# [Material for this exercise]

__________________________________________________

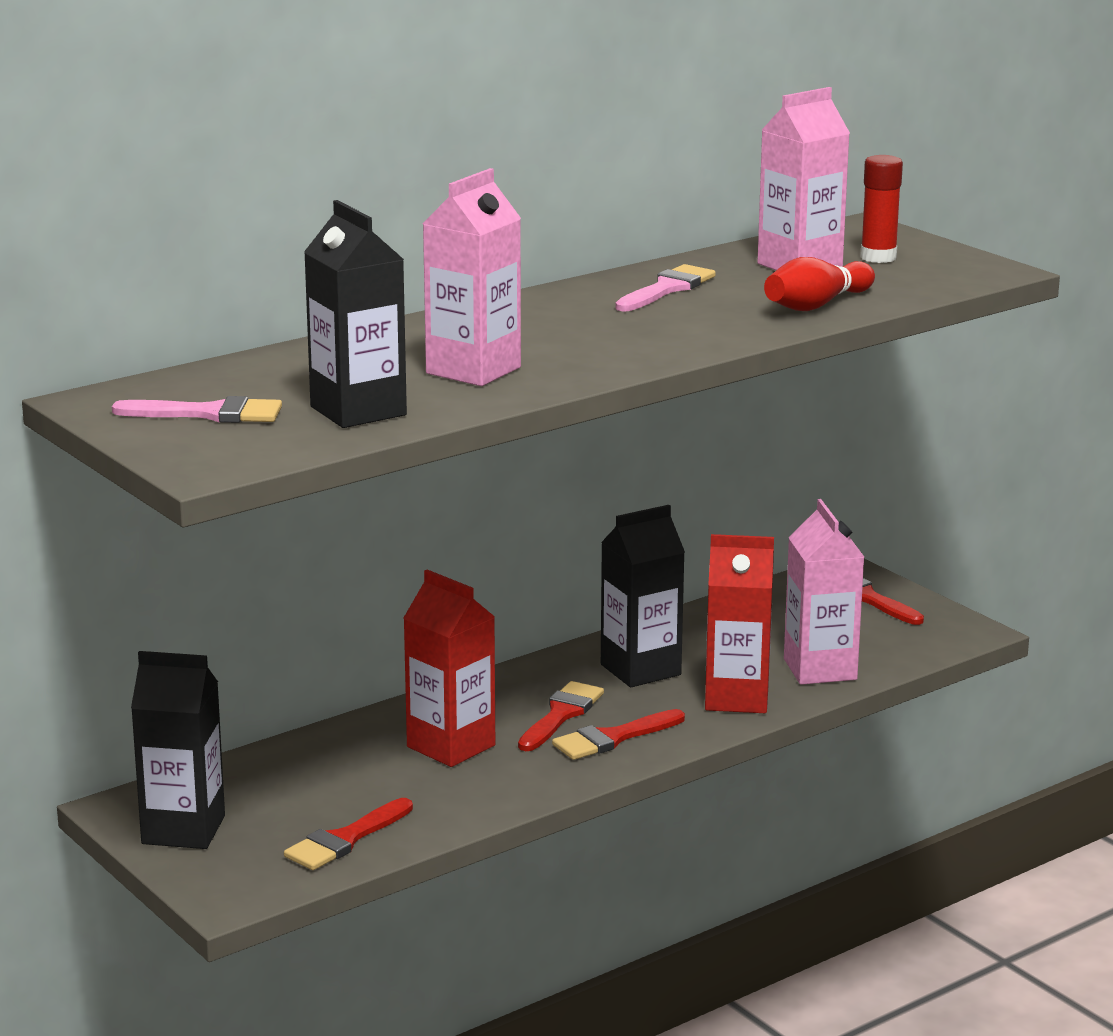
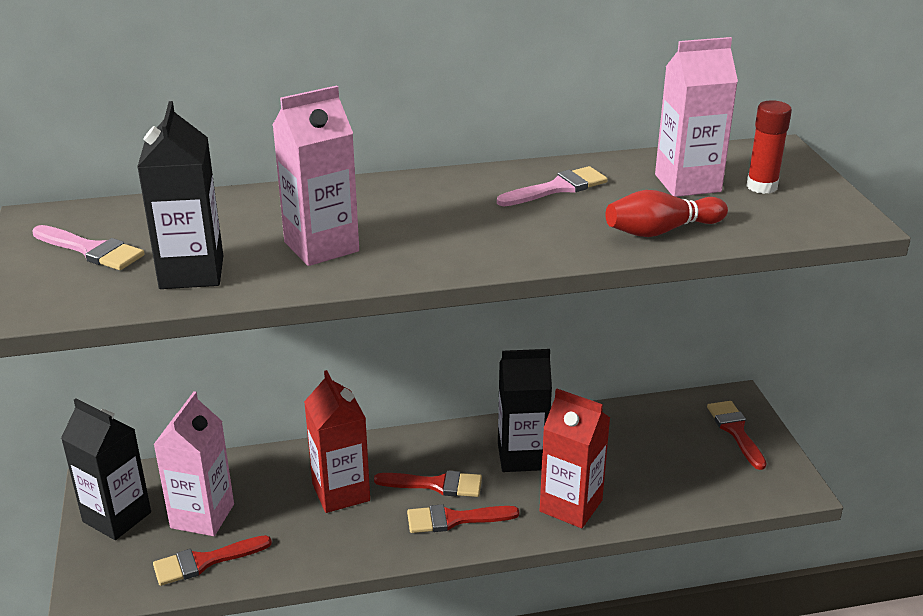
camera: 25 degrees right, 10 degrees up
red brush [518,681,604,751] -> red brush turned 45 degrees clockwise [374,471,482,497]
pink carton [784,499,864,685] -> pink carton moved to [153,391,234,536]

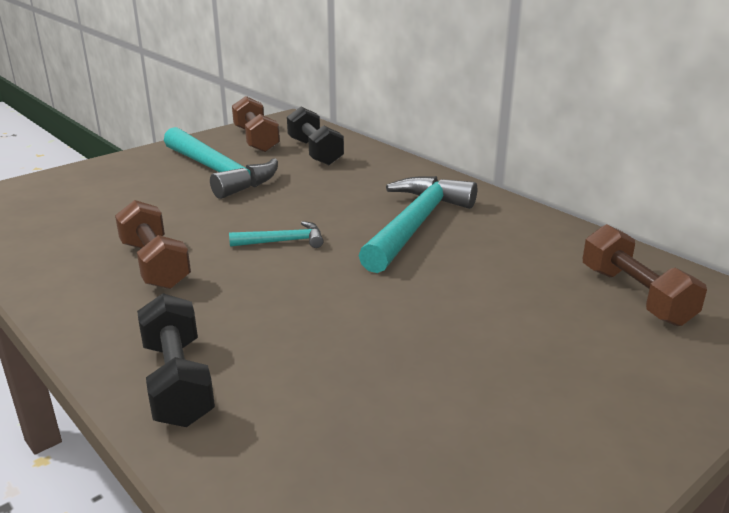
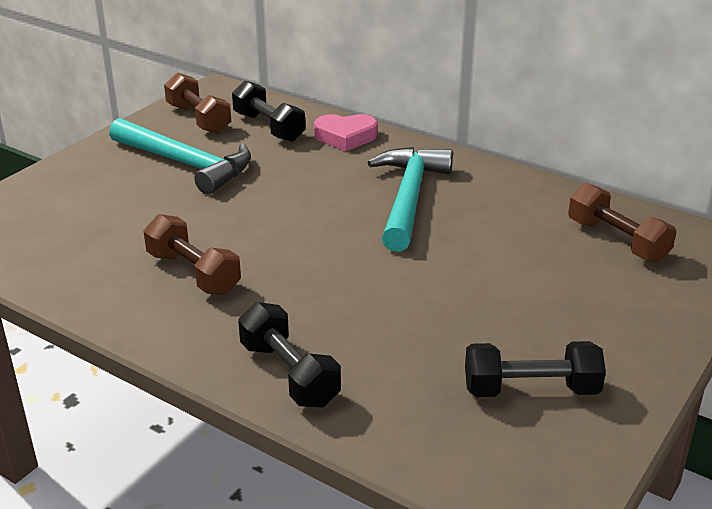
camera: 15 degrees left, 5 degrees up
turquoise hammer [229,221,324,248] -> none
none -> pink heart [314,114,378,151]
none -> black dumbbell [465,341,606,397]

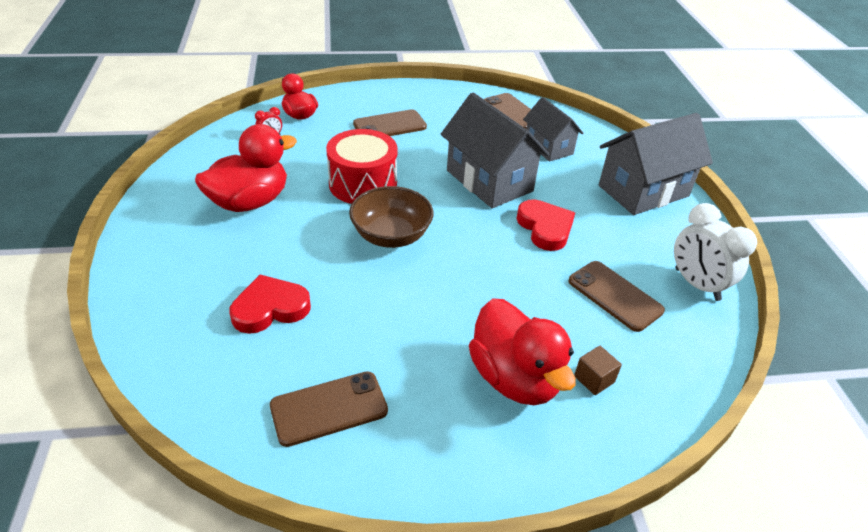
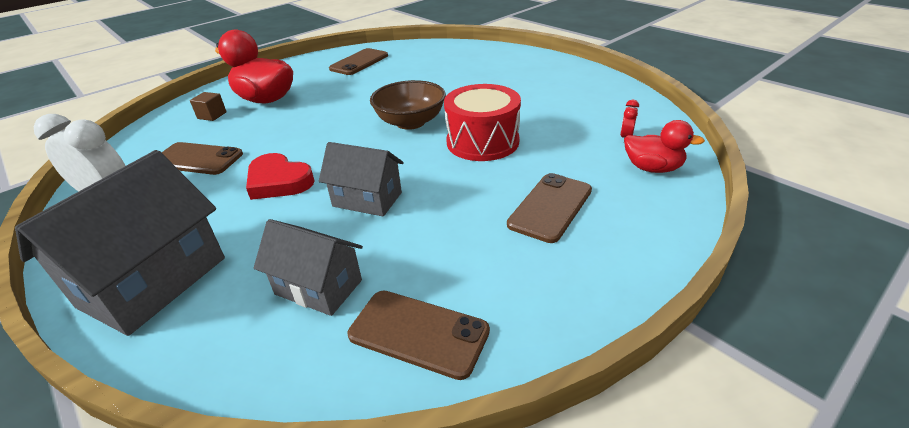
camera: 150 degrees right, 5 degrees down
red duck [195,124,297,212] -> none
red heart [230,275,311,334] -> none
grey house [441,92,550,208] -> grey house [319,142,404,217], size x0.61

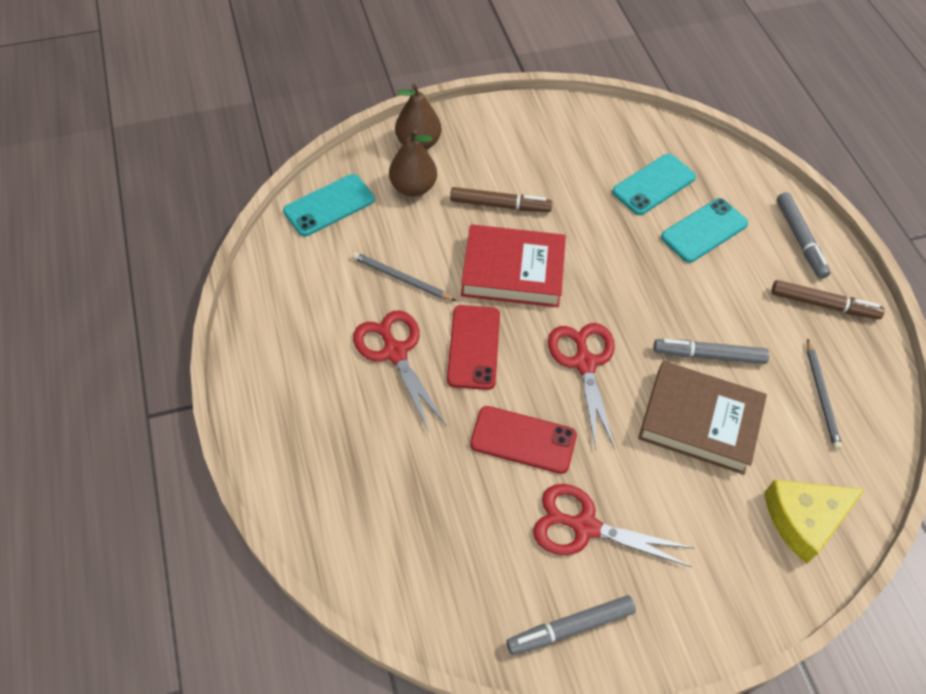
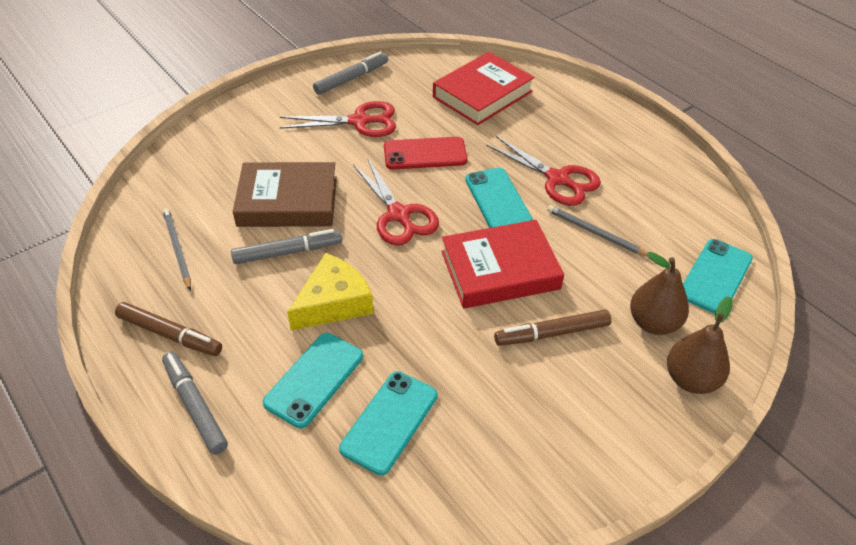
camera: 160 degrees right, 10 degrees down
grey pencil [352,252,456,301] -> grey pencil turned 150 degrees counterclockwise [547,205,648,257]
red phone [447,305,500,390] -> turquoise phone [465,168,533,228]
yellow cheese [765,480,865,564] -> yellow cheese moved to [287,253,374,331]
brown marker [771,280,885,319] -> brown marker turned 150 degrees counterclockwise [115,302,222,356]
none -> red book [433,52,535,125]

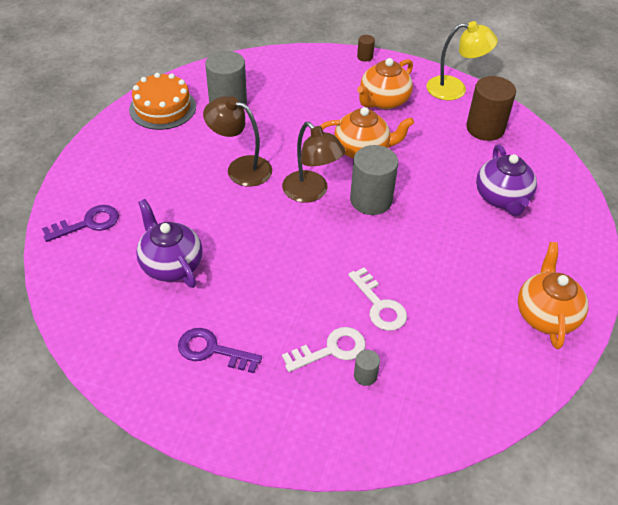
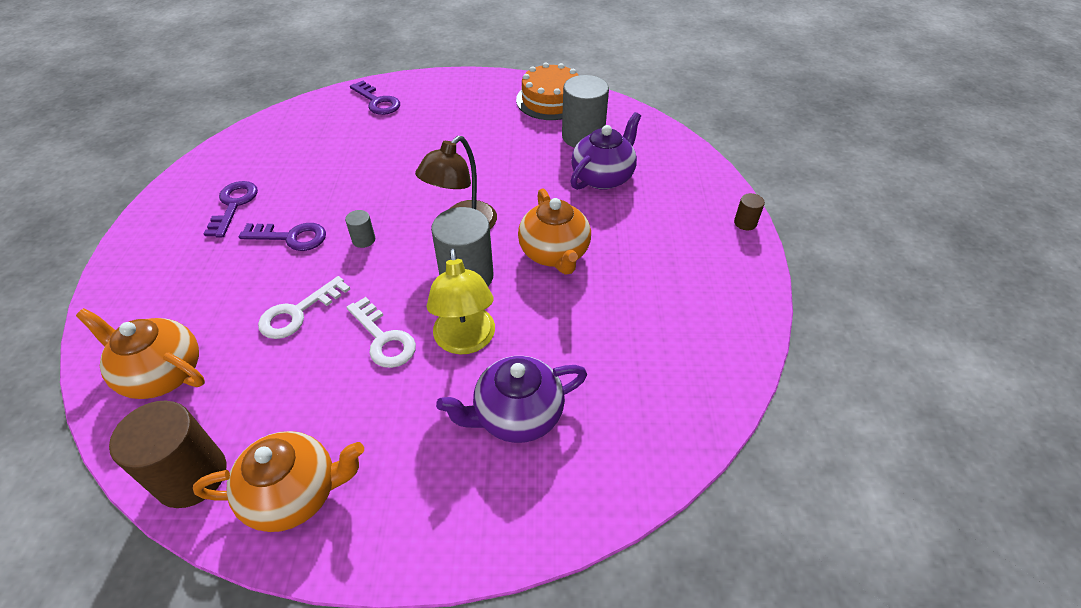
camera: 75 degrees right, 0 degrees up
purple teapot [136,199,203,288] -> purple teapot moved to [570,112,641,190]
brown lamp [203,96,272,187] -> none
white key [282,327,365,372] -> white key moved to [346,297,416,368]
grey cylinder [354,350,380,386] -> grey cylinder moved to [345,210,375,248]
orange teapot [357,58,413,109] -> orange teapot moved to [76,308,205,399]
yellow lamp [426,21,498,100] -> yellow lamp moved to [426,248,495,354]
brown cylinder [466,76,516,141] -> brown cylinder moved to [109,401,226,508]
none -> purple key [239,223,326,251]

__________________________________________________

# [Task objective]
Looking at the records above, please output exactly the lines that run from the one holding "yellow lamp [426,21,498,100]" to the final line, and only those.

# [Response area]
yellow lamp [426,21,498,100] -> yellow lamp moved to [426,248,495,354]
brown cylinder [466,76,516,141] -> brown cylinder moved to [109,401,226,508]
none -> purple key [239,223,326,251]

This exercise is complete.